* **Records to process**
>>>>>
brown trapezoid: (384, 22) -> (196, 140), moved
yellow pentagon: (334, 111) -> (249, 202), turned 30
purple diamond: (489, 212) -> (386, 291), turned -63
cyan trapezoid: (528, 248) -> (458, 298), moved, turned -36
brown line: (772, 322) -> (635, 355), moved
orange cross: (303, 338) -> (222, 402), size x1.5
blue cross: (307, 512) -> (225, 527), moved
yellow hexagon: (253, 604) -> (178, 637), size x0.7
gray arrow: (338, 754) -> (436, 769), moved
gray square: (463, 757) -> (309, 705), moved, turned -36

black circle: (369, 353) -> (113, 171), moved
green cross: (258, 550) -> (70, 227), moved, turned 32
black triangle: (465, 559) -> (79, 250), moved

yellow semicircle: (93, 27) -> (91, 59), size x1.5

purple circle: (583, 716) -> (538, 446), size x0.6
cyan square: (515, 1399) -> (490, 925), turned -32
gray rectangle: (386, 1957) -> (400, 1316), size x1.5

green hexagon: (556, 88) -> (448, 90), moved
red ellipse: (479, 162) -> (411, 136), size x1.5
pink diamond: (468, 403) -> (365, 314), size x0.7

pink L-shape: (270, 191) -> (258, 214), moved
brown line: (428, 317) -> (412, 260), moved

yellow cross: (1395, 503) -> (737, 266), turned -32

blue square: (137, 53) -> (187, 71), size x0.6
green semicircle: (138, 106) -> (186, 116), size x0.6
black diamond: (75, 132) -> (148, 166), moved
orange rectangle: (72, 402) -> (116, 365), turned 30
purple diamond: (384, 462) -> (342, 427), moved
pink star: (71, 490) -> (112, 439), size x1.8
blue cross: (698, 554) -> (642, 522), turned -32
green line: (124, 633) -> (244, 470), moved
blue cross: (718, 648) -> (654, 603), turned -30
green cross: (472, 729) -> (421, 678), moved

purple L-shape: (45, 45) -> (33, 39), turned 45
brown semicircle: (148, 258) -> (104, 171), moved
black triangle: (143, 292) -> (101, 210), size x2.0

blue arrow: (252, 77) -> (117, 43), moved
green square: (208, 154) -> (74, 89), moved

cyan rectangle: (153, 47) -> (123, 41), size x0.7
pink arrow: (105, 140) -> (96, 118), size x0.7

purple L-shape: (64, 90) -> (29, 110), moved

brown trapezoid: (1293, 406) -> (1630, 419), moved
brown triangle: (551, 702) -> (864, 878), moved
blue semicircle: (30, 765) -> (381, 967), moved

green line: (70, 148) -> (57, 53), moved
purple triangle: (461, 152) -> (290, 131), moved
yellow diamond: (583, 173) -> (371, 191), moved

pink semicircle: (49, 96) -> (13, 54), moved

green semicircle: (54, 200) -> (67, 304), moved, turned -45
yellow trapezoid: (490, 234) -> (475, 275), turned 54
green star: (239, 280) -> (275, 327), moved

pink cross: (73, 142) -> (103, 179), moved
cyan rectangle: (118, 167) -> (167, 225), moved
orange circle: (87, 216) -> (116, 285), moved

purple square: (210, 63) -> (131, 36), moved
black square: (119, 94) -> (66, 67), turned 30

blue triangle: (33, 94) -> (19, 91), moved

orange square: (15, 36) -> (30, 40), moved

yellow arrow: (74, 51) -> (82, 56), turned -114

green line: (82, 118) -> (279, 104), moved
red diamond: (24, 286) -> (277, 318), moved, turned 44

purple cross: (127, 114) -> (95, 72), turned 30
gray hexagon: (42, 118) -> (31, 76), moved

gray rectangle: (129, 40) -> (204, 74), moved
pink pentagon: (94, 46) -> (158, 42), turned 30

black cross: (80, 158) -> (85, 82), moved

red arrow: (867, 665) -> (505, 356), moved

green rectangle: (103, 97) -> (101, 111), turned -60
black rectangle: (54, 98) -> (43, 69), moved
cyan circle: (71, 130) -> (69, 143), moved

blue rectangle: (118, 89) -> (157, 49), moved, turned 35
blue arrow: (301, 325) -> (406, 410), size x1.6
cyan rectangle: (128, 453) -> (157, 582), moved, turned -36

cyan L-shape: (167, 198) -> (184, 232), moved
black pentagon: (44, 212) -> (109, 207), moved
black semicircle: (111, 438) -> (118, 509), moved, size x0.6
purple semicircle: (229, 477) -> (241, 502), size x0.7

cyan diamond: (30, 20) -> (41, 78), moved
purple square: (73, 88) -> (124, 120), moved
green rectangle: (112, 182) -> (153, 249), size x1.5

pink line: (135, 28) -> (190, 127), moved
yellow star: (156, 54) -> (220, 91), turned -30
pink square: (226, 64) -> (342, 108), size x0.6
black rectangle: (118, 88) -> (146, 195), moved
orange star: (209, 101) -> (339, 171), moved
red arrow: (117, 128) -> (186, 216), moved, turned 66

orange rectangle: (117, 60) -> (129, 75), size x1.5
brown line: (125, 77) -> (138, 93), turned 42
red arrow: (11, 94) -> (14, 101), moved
<<<<<
* **Exercise description**
Would you restate exactly the lines of the material above, from its opening line through the line with "yellow semicircle: (93, 27)", and output only those?

* **Answer section**
brown trapezoid: (384, 22) -> (196, 140), moved
yellow pentagon: (334, 111) -> (249, 202), turned 30
purple diamond: (489, 212) -> (386, 291), turned -63
cyan trapezoid: (528, 248) -> (458, 298), moved, turned -36
brown line: (772, 322) -> (635, 355), moved
orange cross: (303, 338) -> (222, 402), size x1.5
blue cross: (307, 512) -> (225, 527), moved
yellow hexagon: (253, 604) -> (178, 637), size x0.7
gray arrow: (338, 754) -> (436, 769), moved
gray square: (463, 757) -> (309, 705), moved, turned -36

black circle: (369, 353) -> (113, 171), moved
green cross: (258, 550) -> (70, 227), moved, turned 32
black triangle: (465, 559) -> (79, 250), moved

yellow semicircle: (93, 27) -> (91, 59), size x1.5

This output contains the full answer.